PROBLEM TO WORK ON
Please repeat, exactly as they stand, the line containing "yellow boat: [237,465,301,569]" and the lines after it through the final line of the listing below, minus pictures.

GIVEN RECORDS
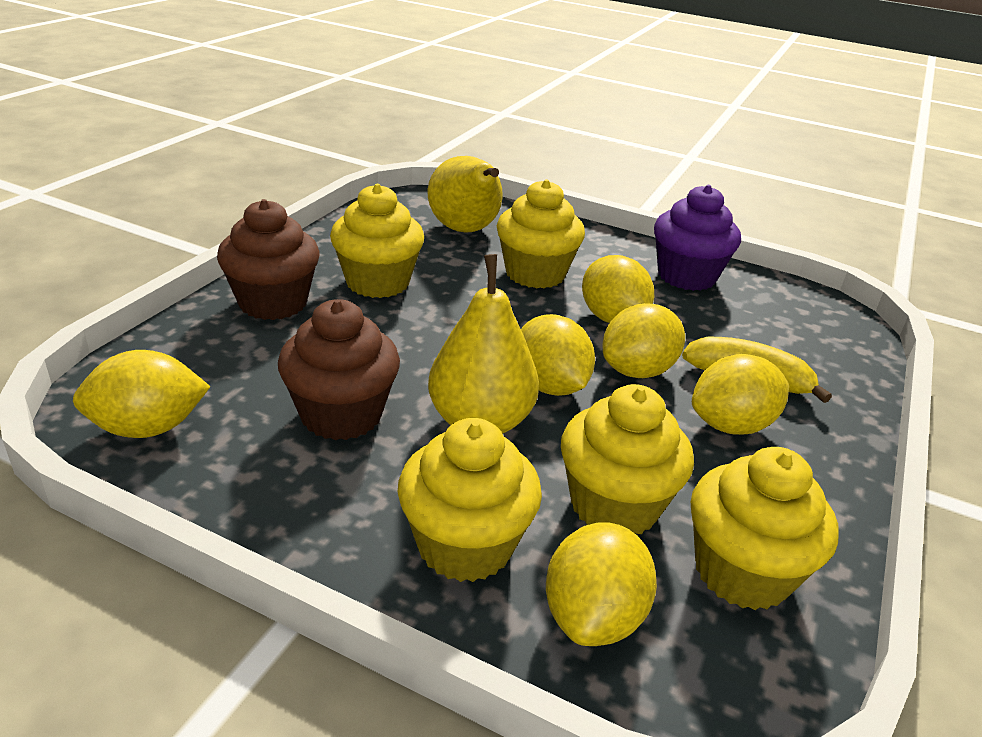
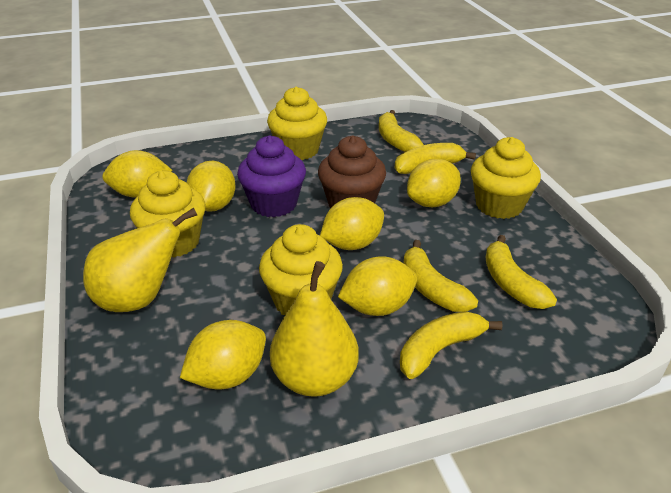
brown cupcake: [217,199,319,320] [278,299,400,440] = 2 -> [318,136,386,209] = 1
yellow banana: [682,337,832,403] = 1 -> [379,110,424,152] [395,143,476,174] [400,311,503,379] [404,240,478,312] [485,235,557,309] = 5
yellow cupcake: [330,184,424,298] [398,418,542,582] [497,179,585,289] [561,384,694,534] [691,447,839,610] = 5 -> [130,170,206,258] [259,224,343,315] [267,87,327,160] [471,137,541,219] = 4

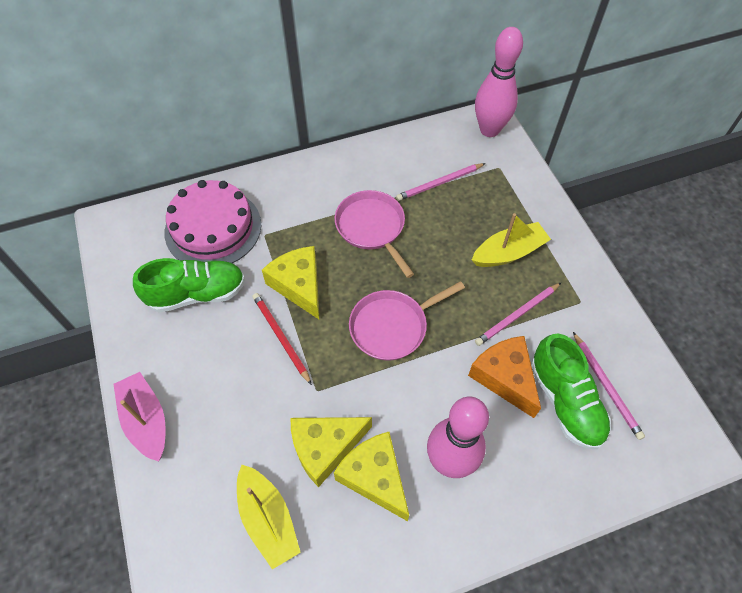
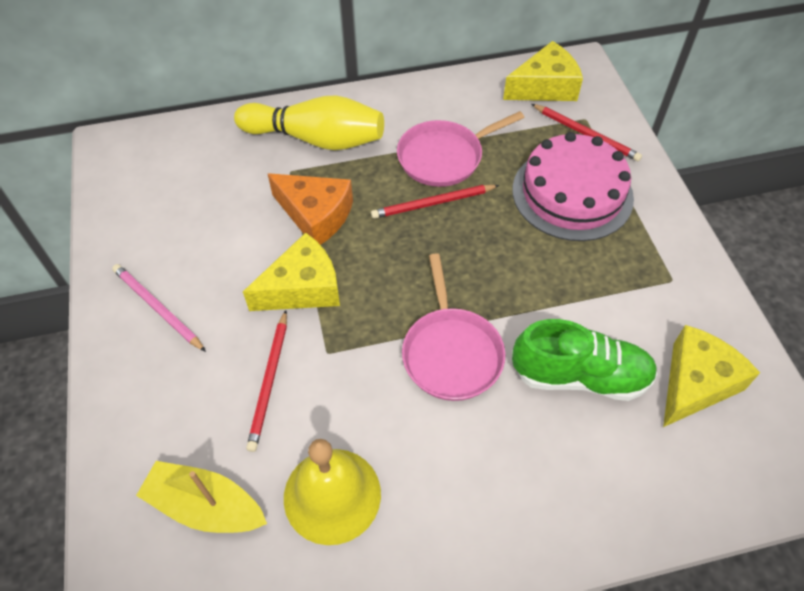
green shoe: [133,258,245,313] [531,333,611,449] = 2 -> [512,319,657,401] = 1
pink boat: [113,372,165,462] = 1 -> none = 0
pink bowling pin: [427,397,489,478] [475,27,523,137] = 2 -> none = 0
pink pencil: [396,163,486,201] [475,283,561,346] [573,332,645,440] = 3 -> [112,264,206,352] = 1
red pencil: [252,293,312,385] = 1 -> [246,310,287,452] [371,185,500,219] [532,104,642,162] = 3
yellow bell: none = 0 -> [284,439,381,545] = 1
yellow boat: [237,465,301,569] [472,213,551,267] = 2 -> [136,461,267,533] = 1
yellow bowling pin: none = 0 -> [234,95,384,150] = 1

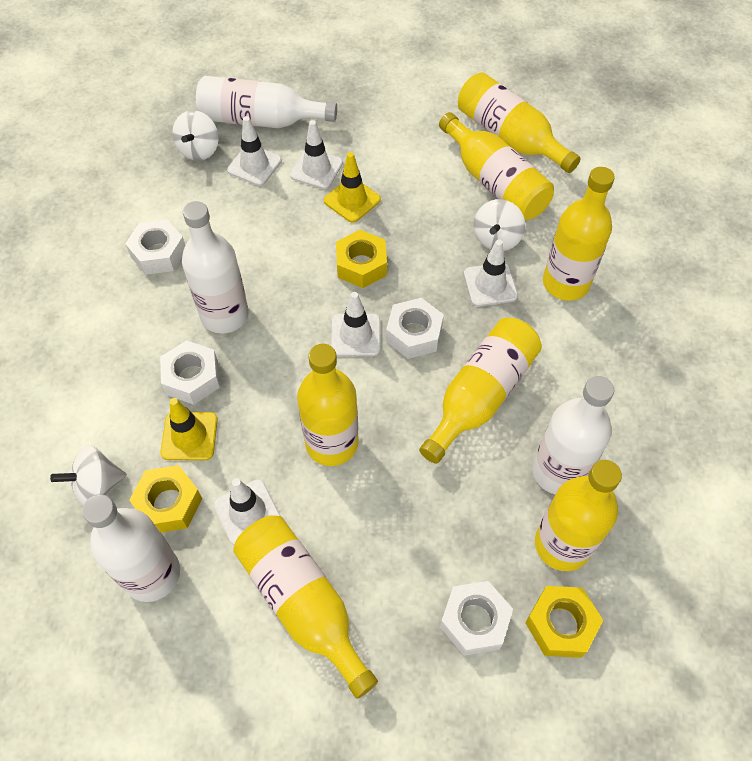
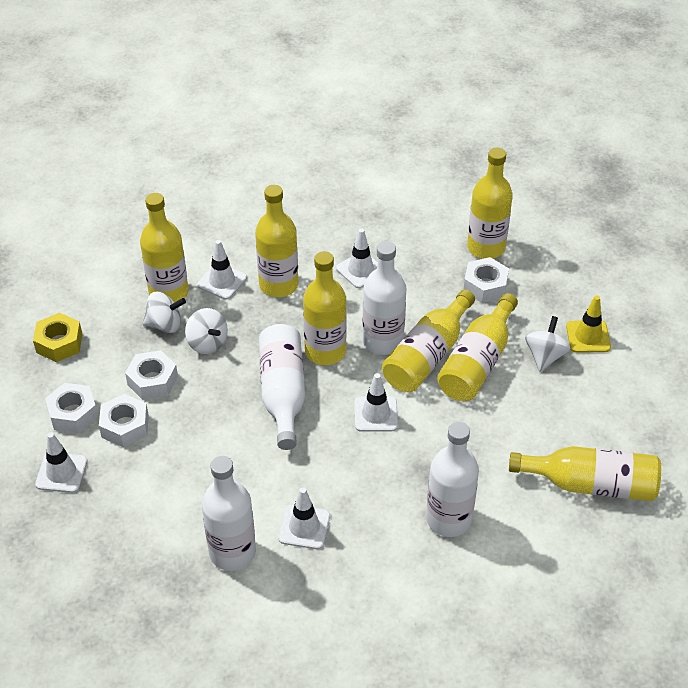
yellow nut: [129,465,202,533] [336,230,387,288] [525,586,603,658] = 3 -> [33,313,82,362] = 1
yellow traffic cone: [160,398,218,460] [324,152,381,223] = 2 -> [566,295,611,353] = 1

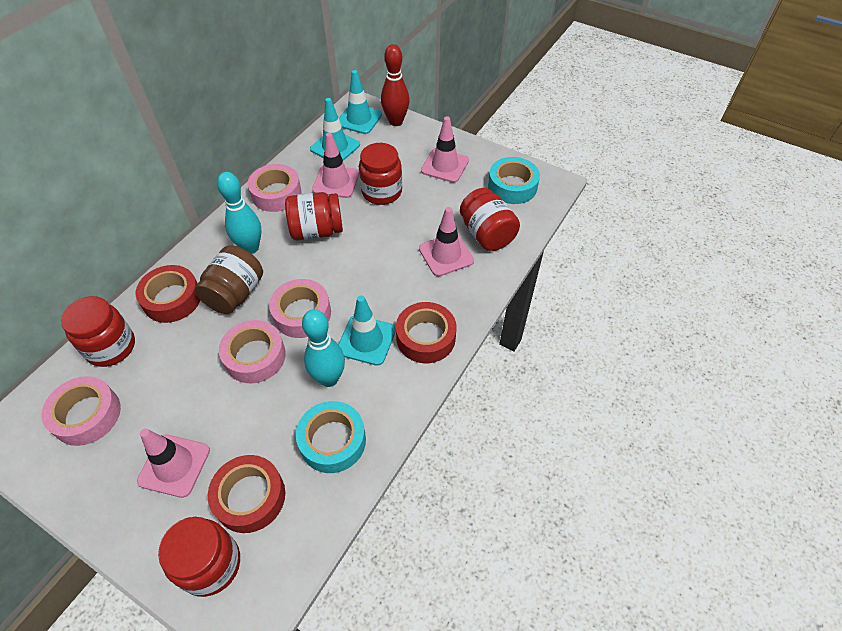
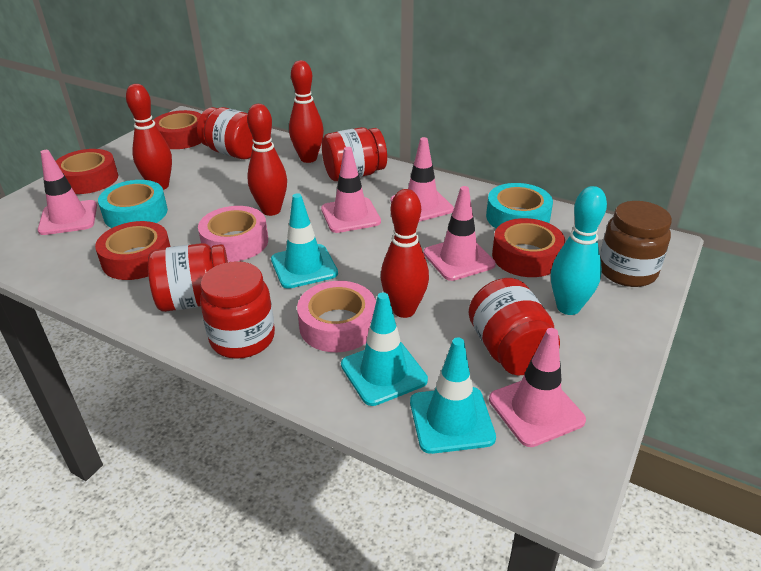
pink tape: [42,376,121,446] [219,320,286,383] [247,164,302,212] [269,279,331,338] = 4 -> [198,206,268,262] [297,281,376,352] = 2
pink traffic cone: [137,428,210,498] [312,133,359,198] [419,207,474,276] [421,116,469,183] = 4 -> [38,150,97,235] [321,147,381,233] [390,137,454,222] [424,186,496,281] [489,328,586,447] = 5
red bowling pin: [381,44,409,126] = 1 -> [126,84,172,190] [247,104,287,216] [289,60,324,163] [381,189,429,318] = 4
red tape: [136,265,200,323] [208,455,285,533] [396,302,457,363] = 3 -> [56,149,118,194] [95,221,171,280] [153,110,201,149] [492,218,565,277] = 4
turquoise bowling pin: [217,172,261,254] [302,309,345,387] = 2 -> [551,186,607,315] = 1

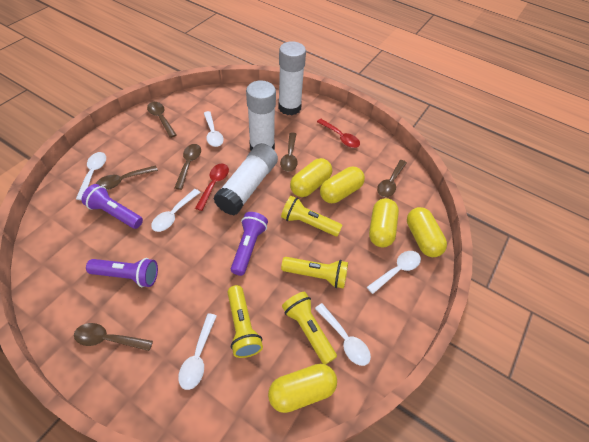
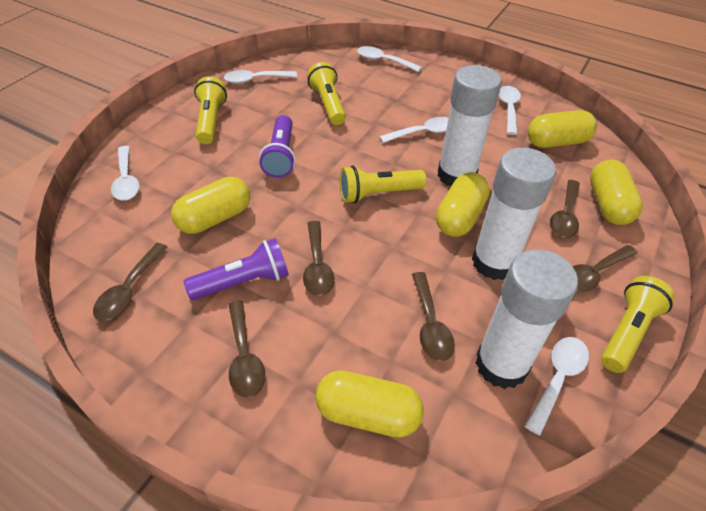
purple flashlight: [82,184,143,229] [86,258,158,287] [231,212,268,276] = 3 -> [184,238,289,300] [259,115,295,178] = 2
red spoon: [195,163,229,211] [317,119,360,148] = 2 -> none = 0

SOLUTION TO THE PROBLEM
yellow boat: [237,465,301,569] [472,213,551,267] = 2 -> [136,461,267,533] = 1
yellow bowling pin: none = 0 -> [234,95,384,150] = 1

yellow nut: [129,465,202,533] [336,230,387,288] [525,586,603,658] = 3 -> [33,313,82,362] = 1
yellow traffic cone: [160,398,218,460] [324,152,381,223] = 2 -> [566,295,611,353] = 1

pink tape: [42,376,121,446] [219,320,286,383] [247,164,302,212] [269,279,331,338] = 4 -> [198,206,268,262] [297,281,376,352] = 2
pink traffic cone: [137,428,210,498] [312,133,359,198] [419,207,474,276] [421,116,469,183] = 4 -> [38,150,97,235] [321,147,381,233] [390,137,454,222] [424,186,496,281] [489,328,586,447] = 5
red bowling pin: [381,44,409,126] = 1 -> [126,84,172,190] [247,104,287,216] [289,60,324,163] [381,189,429,318] = 4
red tape: [136,265,200,323] [208,455,285,533] [396,302,457,363] = 3 -> [56,149,118,194] [95,221,171,280] [153,110,201,149] [492,218,565,277] = 4
turquoise bowling pin: [217,172,261,254] [302,309,345,387] = 2 -> [551,186,607,315] = 1

purple flashlight: [82,184,143,229] [86,258,158,287] [231,212,268,276] = 3 -> [184,238,289,300] [259,115,295,178] = 2
red spoon: [195,163,229,211] [317,119,360,148] = 2 -> none = 0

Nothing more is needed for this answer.